Only a number is wanted here, namely how many lines of the data contain the string "down".

**Material to process:**
++++

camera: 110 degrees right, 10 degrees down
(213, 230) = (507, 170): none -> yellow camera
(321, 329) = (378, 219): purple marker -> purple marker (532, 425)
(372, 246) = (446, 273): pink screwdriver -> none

++++

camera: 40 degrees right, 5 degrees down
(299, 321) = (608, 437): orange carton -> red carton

++++

**Response area:** 2